Exercise details →
Display every line below that contains the string "time".

● ● ● ● ●

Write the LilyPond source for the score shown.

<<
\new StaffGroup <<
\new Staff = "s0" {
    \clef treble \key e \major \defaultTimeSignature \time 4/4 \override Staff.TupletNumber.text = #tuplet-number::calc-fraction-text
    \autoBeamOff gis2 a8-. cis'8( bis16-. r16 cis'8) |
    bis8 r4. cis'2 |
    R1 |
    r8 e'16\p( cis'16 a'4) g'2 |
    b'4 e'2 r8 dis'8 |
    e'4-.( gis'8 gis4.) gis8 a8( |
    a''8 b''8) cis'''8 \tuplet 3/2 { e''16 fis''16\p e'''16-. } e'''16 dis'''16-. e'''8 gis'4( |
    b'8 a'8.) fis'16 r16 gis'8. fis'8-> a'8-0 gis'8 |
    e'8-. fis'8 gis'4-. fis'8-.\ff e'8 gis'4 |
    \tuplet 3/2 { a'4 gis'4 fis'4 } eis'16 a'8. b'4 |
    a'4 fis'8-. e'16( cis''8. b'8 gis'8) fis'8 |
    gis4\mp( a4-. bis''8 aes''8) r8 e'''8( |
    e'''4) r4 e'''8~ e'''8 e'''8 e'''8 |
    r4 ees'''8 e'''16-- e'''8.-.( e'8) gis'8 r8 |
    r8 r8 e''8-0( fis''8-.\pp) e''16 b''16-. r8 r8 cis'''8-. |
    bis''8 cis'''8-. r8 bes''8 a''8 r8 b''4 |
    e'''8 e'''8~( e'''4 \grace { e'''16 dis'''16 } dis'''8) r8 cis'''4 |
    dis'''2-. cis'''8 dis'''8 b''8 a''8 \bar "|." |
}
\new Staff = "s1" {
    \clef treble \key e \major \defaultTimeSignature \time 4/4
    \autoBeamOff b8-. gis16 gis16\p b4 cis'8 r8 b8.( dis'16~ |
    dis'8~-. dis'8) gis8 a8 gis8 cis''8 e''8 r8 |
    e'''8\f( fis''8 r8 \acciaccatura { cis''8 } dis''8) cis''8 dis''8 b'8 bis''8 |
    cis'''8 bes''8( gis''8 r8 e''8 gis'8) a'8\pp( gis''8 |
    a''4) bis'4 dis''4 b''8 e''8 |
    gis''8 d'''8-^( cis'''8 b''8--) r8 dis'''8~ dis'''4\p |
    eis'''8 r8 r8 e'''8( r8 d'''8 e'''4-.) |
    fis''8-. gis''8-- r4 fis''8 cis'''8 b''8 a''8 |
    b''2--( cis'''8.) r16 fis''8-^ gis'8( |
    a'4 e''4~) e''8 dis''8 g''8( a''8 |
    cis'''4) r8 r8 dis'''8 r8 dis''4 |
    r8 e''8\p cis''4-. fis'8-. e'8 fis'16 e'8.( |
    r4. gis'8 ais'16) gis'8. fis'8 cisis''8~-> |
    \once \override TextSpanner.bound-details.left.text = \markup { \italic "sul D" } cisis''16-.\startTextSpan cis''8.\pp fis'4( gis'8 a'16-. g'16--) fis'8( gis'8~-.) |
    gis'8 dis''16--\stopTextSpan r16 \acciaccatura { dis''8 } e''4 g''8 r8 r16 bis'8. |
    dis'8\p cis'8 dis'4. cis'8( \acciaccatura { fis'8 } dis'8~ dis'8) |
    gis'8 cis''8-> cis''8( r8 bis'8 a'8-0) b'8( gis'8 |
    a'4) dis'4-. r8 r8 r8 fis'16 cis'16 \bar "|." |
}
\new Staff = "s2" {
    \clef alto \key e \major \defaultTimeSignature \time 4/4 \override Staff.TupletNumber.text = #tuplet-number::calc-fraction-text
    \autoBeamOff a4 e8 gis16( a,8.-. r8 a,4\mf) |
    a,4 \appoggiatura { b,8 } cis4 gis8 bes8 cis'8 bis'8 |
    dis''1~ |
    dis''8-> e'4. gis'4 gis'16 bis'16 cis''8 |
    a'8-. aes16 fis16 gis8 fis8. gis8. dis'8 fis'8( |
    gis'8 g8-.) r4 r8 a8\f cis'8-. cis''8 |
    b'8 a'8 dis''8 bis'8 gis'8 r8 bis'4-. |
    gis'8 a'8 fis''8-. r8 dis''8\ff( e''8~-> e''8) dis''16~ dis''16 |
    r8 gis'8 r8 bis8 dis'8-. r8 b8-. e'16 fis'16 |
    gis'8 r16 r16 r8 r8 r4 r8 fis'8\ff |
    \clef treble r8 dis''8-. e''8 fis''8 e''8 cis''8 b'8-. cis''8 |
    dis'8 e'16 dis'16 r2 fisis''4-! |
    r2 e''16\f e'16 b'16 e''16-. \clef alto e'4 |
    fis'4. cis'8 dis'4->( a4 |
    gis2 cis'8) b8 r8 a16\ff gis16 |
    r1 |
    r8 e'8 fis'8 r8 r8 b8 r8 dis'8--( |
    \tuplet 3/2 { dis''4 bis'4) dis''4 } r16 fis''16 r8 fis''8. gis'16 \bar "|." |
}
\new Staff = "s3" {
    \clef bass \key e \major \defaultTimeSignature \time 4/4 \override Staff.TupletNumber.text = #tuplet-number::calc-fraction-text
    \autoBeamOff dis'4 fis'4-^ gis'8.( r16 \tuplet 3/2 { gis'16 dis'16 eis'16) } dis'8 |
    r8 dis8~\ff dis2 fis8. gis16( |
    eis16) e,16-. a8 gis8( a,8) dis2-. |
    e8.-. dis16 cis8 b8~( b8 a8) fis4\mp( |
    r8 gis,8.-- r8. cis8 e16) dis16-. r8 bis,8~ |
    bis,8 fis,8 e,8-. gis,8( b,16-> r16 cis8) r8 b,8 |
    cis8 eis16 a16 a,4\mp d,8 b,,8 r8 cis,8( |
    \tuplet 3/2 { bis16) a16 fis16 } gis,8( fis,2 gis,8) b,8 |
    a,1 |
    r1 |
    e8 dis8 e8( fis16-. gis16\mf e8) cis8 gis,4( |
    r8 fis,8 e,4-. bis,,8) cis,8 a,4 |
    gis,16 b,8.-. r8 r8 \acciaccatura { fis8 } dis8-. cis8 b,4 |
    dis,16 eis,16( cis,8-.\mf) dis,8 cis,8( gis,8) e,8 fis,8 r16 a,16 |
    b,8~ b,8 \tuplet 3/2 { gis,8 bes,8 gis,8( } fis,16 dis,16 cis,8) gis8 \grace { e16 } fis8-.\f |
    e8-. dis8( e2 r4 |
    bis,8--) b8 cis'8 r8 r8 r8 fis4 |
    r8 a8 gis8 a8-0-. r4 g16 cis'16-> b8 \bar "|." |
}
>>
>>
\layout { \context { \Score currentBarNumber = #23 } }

● ● ● ● ●

Answer for this exercise →
    \clef treble \key e \major \defaultTimeSignature \time 4/4 \override Staff.TupletNumber.text = #tuplet-number::calc-fraction-text
    \clef treble \key e \major \defaultTimeSignature \time 4/4
    \clef alto \key e \major \defaultTimeSignature \time 4/4 \override Staff.TupletNumber.text = #tuplet-number::calc-fraction-text
    \clef bass \key e \major \defaultTimeSignature \time 4/4 \override Staff.TupletNumber.text = #tuplet-number::calc-fraction-text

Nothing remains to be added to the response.